**WHAT THE EXERCISE ASKS**
Out of the lines below, please list those that hold the string "cupcake".

**EXERCISE MATERIAL**
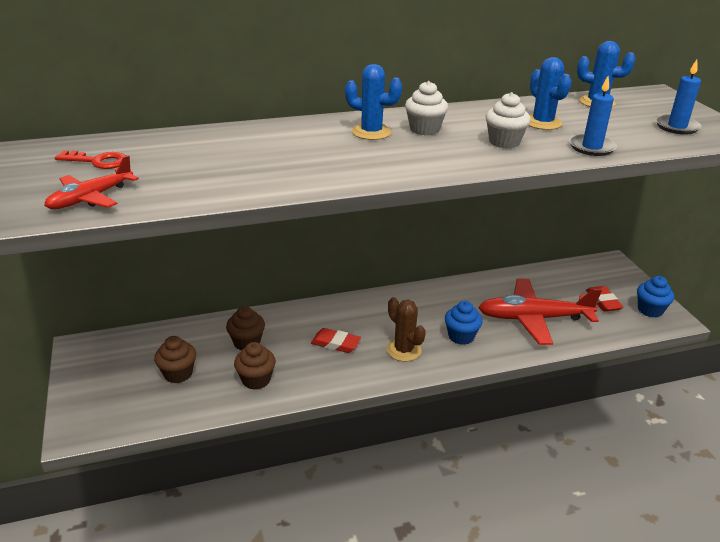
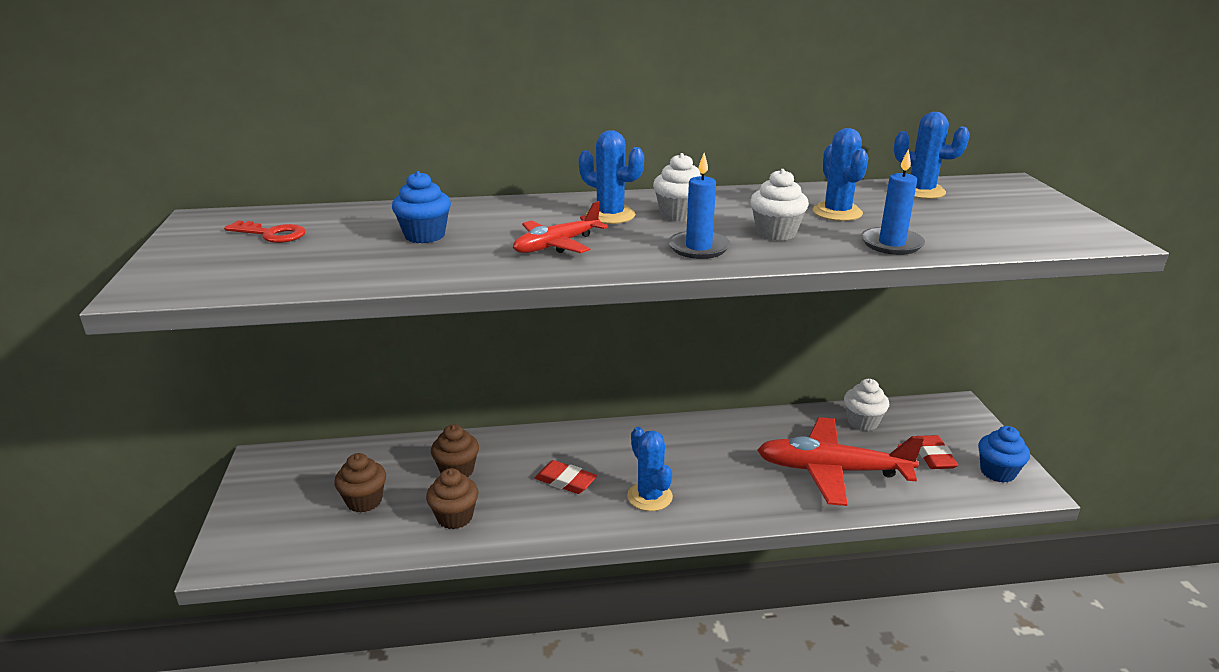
camera: 10 degrees right, 5 degrees down
red plane [44,155,139,209] -> red plane moved to [513,201,608,253]
brown cactus [387,297,426,362] -> blue cactus [627,427,673,511]
blue cupcake [445,301,483,345] -> blue cupcake moved to [392,171,451,244]
blue candle [656,60,702,135] -> blue candle moved to [668,153,730,259]
none -> white cupcake [844,379,889,431]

**RESULT**
blue cupcake [445,301,483,345] -> blue cupcake moved to [392,171,451,244]
none -> white cupcake [844,379,889,431]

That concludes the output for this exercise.